PROBLEM DETAILS
Where the listing below reaches the line containing "D3: LED white", start writing out lines exactly, and stop once the line containing "TR1: NPN (B" has been written.

PROVIDED ENTRIES
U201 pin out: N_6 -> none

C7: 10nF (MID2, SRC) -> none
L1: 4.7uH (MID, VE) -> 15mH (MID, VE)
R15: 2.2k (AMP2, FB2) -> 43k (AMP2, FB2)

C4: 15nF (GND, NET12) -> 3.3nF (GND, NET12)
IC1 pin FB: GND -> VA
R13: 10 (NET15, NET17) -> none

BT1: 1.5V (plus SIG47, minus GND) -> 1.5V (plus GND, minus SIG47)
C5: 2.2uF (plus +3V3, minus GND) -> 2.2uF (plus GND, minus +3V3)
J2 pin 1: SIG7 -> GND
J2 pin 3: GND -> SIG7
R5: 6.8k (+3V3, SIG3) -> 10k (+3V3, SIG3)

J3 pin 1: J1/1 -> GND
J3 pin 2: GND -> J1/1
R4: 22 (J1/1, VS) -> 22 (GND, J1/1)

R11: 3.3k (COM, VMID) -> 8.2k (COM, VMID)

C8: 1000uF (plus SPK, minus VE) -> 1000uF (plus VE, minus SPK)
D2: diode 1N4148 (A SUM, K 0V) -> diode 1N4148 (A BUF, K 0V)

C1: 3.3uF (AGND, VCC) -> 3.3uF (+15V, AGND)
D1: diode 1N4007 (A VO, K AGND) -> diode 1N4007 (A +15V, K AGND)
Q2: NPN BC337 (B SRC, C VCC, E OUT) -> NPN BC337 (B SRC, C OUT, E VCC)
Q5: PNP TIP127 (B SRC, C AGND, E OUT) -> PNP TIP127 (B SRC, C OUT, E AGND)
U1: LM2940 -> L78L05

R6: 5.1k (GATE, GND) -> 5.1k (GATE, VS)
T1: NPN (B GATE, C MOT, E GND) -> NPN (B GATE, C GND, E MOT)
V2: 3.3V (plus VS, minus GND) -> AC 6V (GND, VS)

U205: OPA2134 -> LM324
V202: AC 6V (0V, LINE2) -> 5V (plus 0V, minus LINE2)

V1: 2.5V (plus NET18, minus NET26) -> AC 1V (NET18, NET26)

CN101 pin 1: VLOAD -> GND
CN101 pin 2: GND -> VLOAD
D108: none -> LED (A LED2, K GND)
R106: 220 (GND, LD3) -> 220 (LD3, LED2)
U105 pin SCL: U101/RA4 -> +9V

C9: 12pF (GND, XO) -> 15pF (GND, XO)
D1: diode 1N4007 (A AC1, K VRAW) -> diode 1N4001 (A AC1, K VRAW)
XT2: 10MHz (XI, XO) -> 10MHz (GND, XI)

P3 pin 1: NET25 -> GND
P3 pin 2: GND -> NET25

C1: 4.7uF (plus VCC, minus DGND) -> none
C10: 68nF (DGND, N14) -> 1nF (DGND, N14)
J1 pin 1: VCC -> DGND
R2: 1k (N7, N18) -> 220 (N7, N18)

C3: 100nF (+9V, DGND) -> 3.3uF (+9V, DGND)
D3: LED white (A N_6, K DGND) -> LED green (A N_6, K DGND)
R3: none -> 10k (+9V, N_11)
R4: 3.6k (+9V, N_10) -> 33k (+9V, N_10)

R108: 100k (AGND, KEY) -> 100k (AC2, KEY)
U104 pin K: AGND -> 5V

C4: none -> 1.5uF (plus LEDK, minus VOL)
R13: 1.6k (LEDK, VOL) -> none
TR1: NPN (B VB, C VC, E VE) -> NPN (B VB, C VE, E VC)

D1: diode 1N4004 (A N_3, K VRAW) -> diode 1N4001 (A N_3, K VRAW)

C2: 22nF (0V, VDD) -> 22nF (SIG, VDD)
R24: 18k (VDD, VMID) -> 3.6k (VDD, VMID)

TASK ANSWER
D3: LED white (A N_6, K DGND) -> LED green (A N_6, K DGND)
R3: none -> 10k (+9V, N_11)
R4: 3.6k (+9V, N_10) -> 33k (+9V, N_10)

R108: 100k (AGND, KEY) -> 100k (AC2, KEY)
U104 pin K: AGND -> 5V

C4: none -> 1.5uF (plus LEDK, minus VOL)
R13: 1.6k (LEDK, VOL) -> none
TR1: NPN (B VB, C VC, E VE) -> NPN (B VB, C VE, E VC)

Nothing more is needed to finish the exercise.